- _Exercise instructions_: Using the listing below, set down exactly the lines starting at the line that contains "cyan cross: (218, 332)" and ending at the line that contains "pink ellipse: (254, 351)", both included, and no others.

- _Information supplied_:
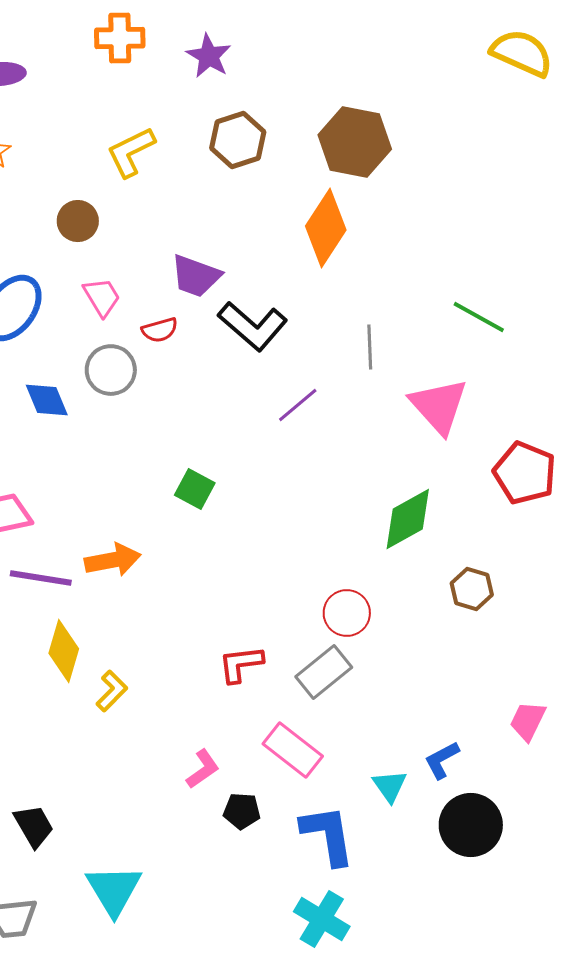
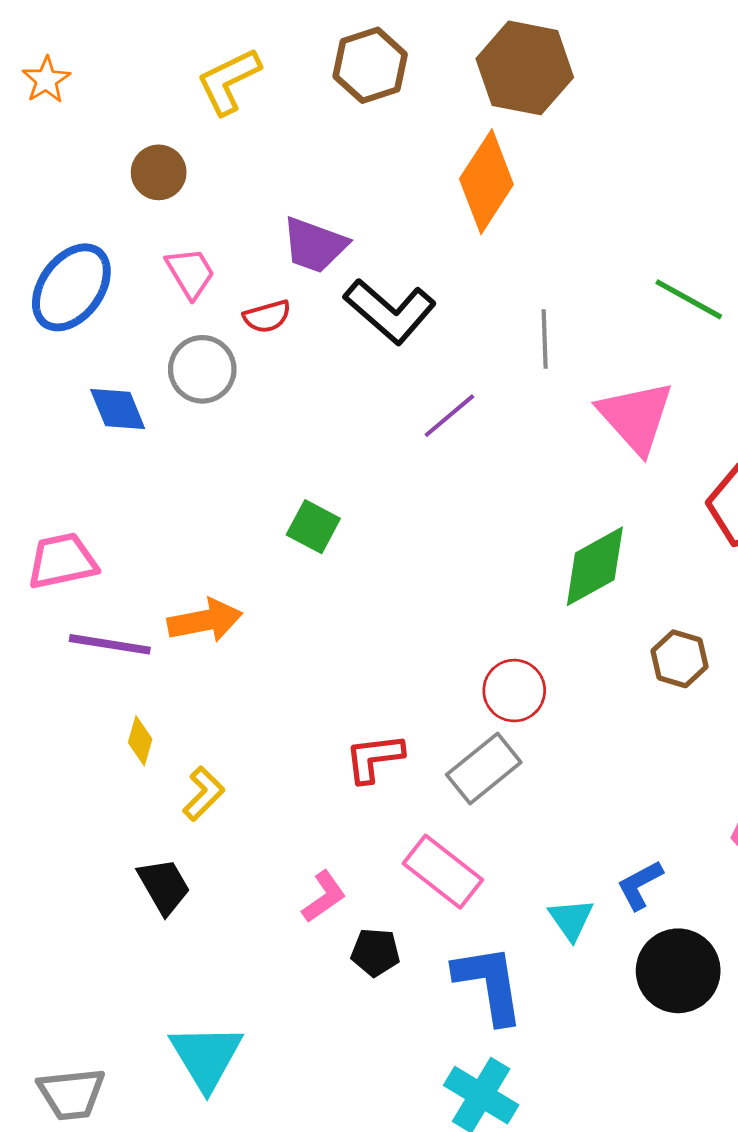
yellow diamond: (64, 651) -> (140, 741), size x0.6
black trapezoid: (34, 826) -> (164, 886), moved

--

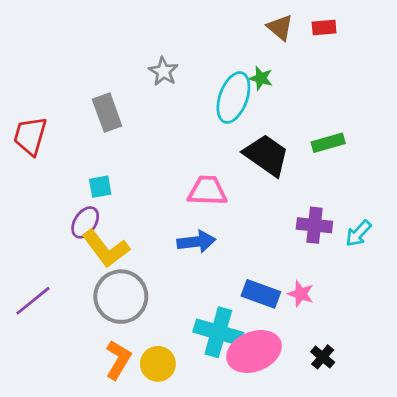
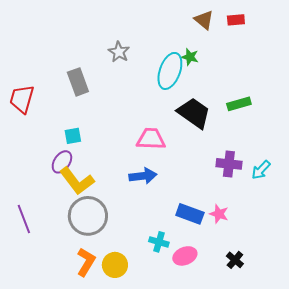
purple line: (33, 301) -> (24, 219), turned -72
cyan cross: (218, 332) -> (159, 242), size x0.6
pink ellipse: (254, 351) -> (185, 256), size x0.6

- _Output below_:
cyan cross: (218, 332) -> (159, 242), size x0.6
pink ellipse: (254, 351) -> (185, 256), size x0.6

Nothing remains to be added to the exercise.